Start of Record excerpts
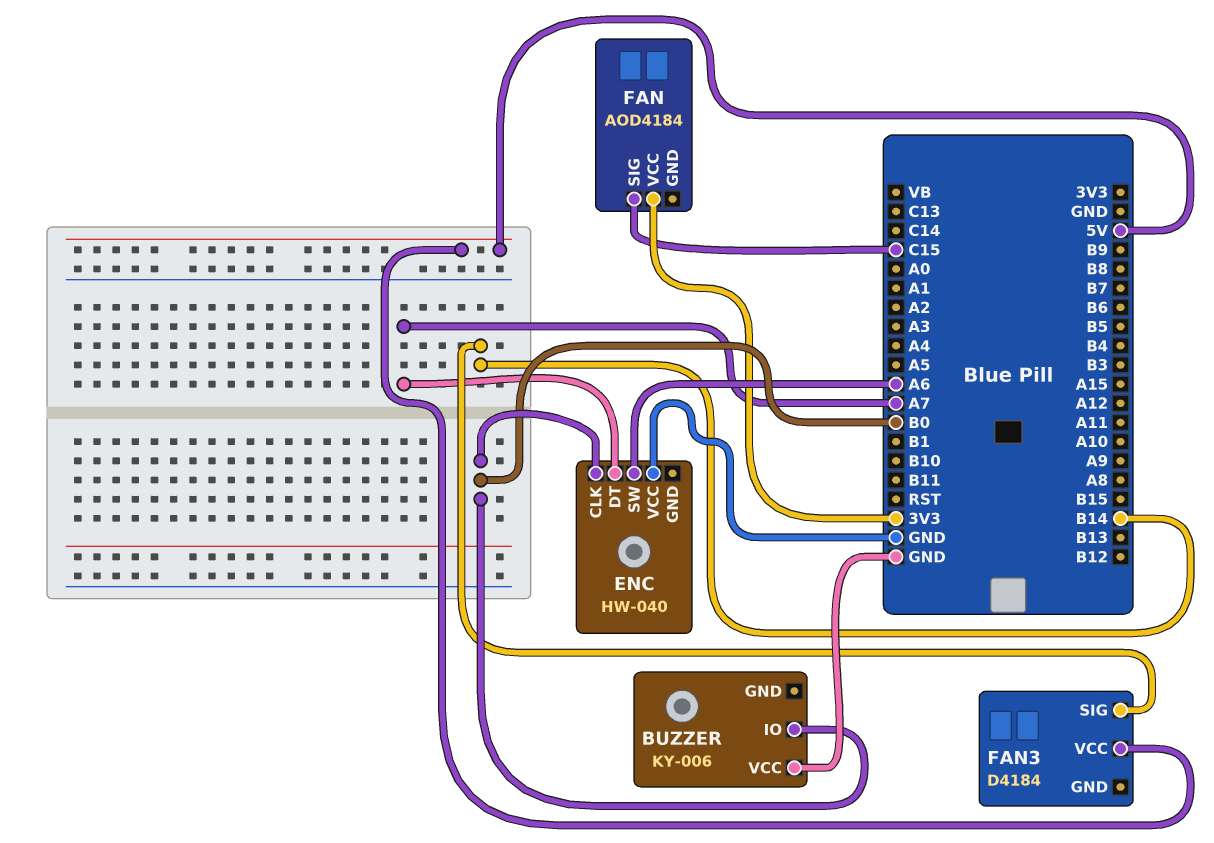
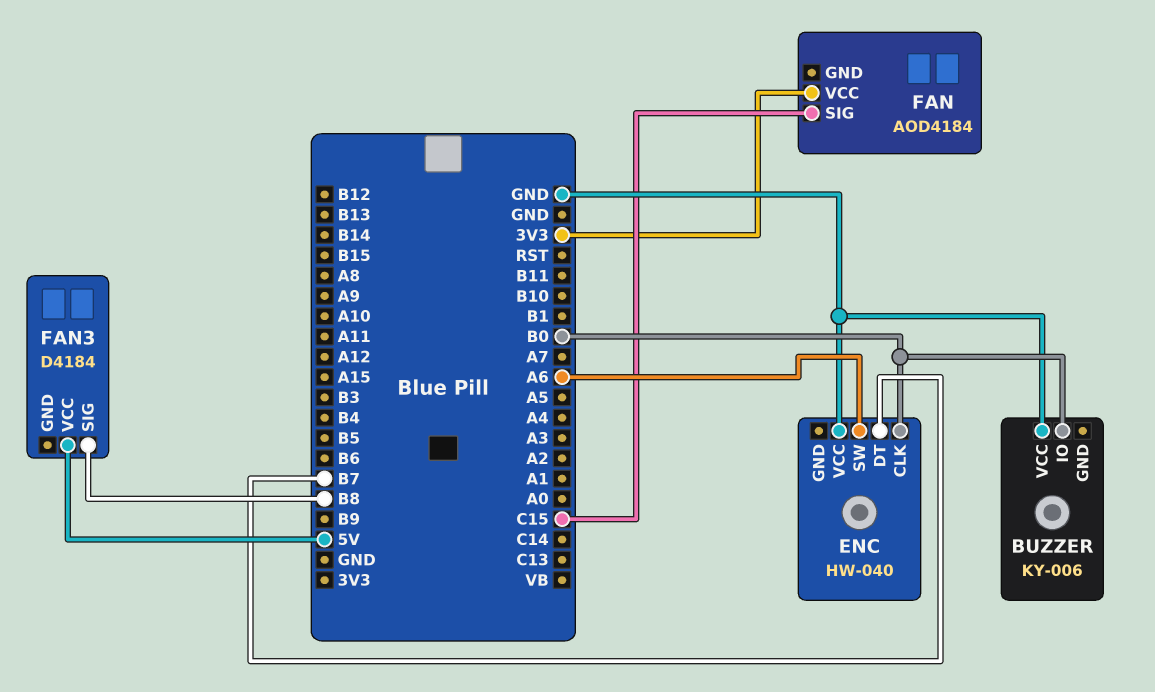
ENC pin DT: A7 -> B7
FAN3 pin SIG: B14 -> B8

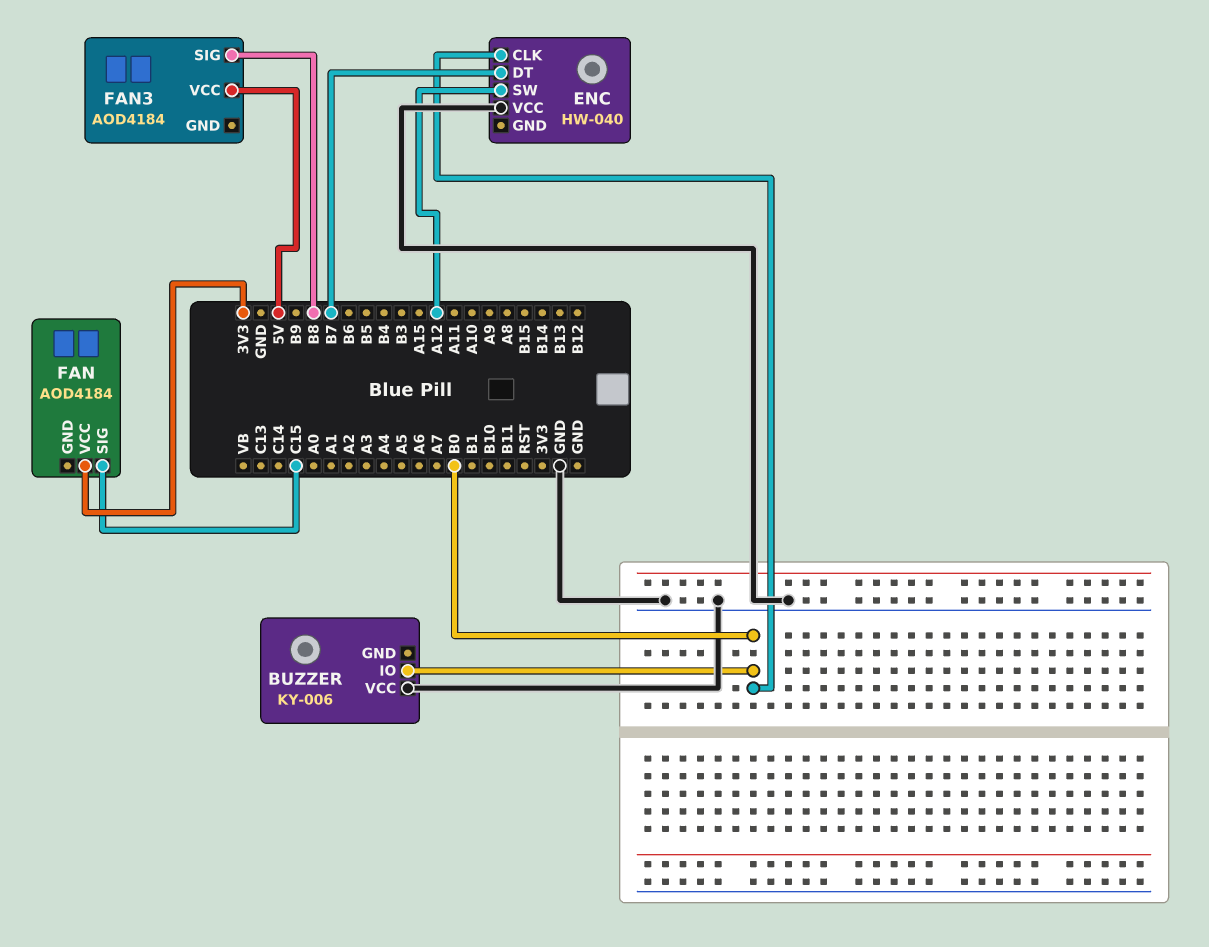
ENC pin SW: A6 -> A12
FAN3: D4184 -> AOD4184

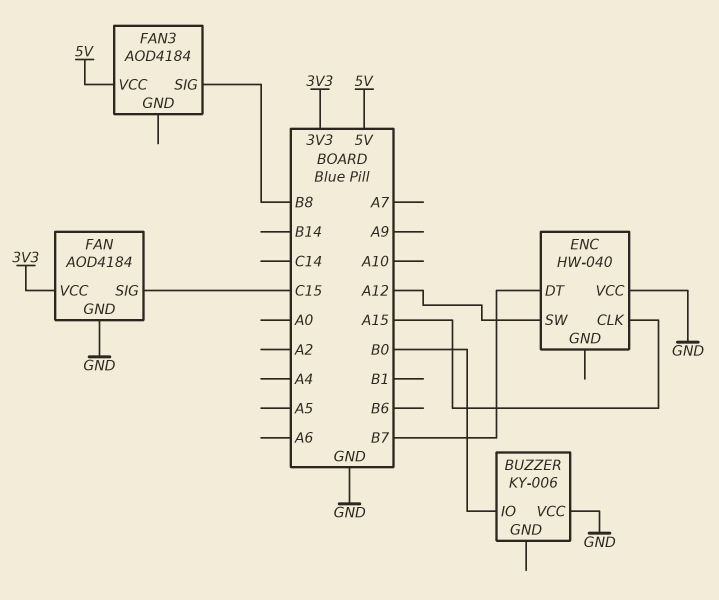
ENC pin CLK: B0 -> A15
FAN pin GND: none -> GND

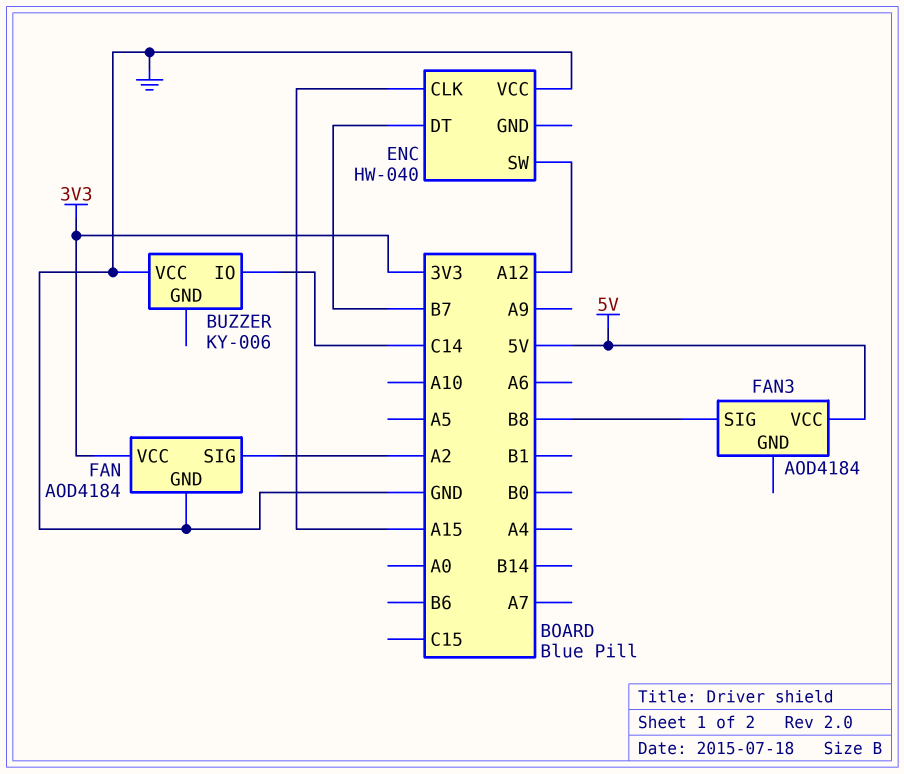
BUZZER pin IO: B0 -> C14
FAN pin SIG: C15 -> A2

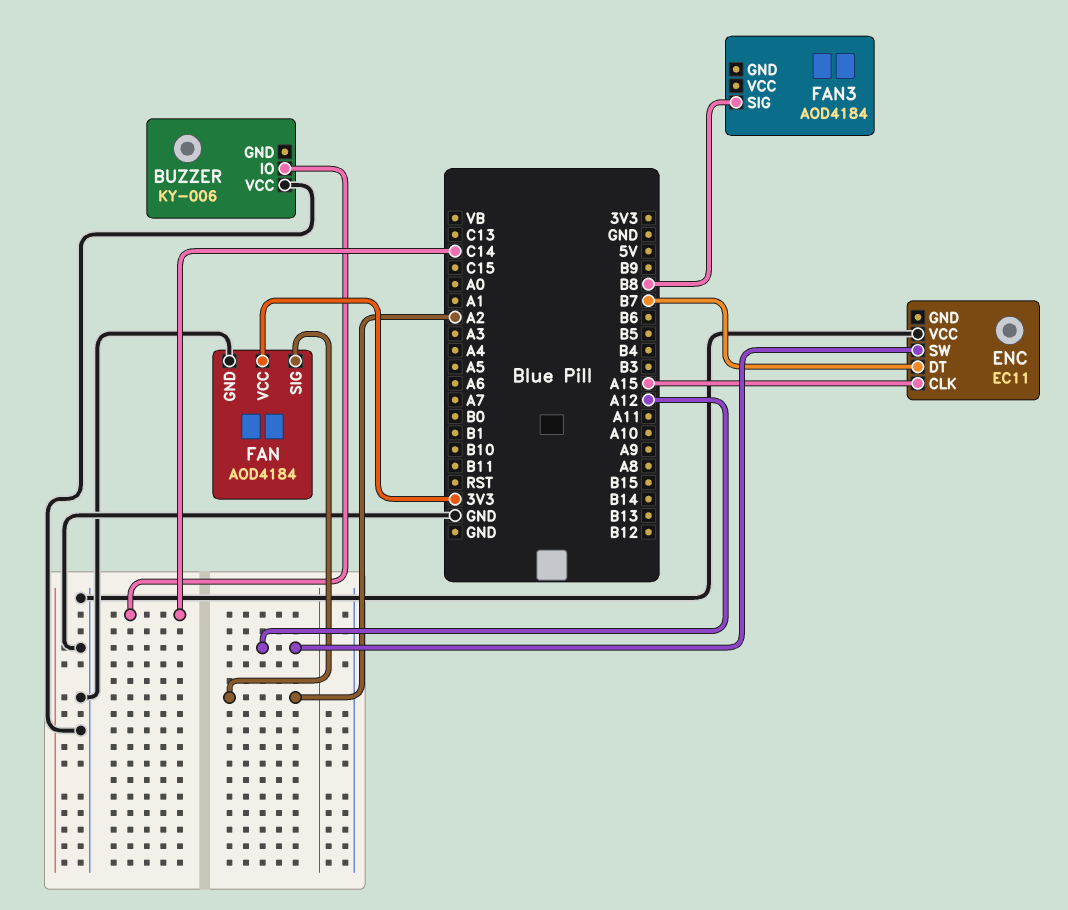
ENC: HW-040 -> EC11
FAN3 pin VCC: 5V -> none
End of Record excerpts
Task description: Show all lines in the entries above where the string "none" appears.

Result of this exercise:
FAN pin GND: none -> GND
FAN3 pin VCC: 5V -> none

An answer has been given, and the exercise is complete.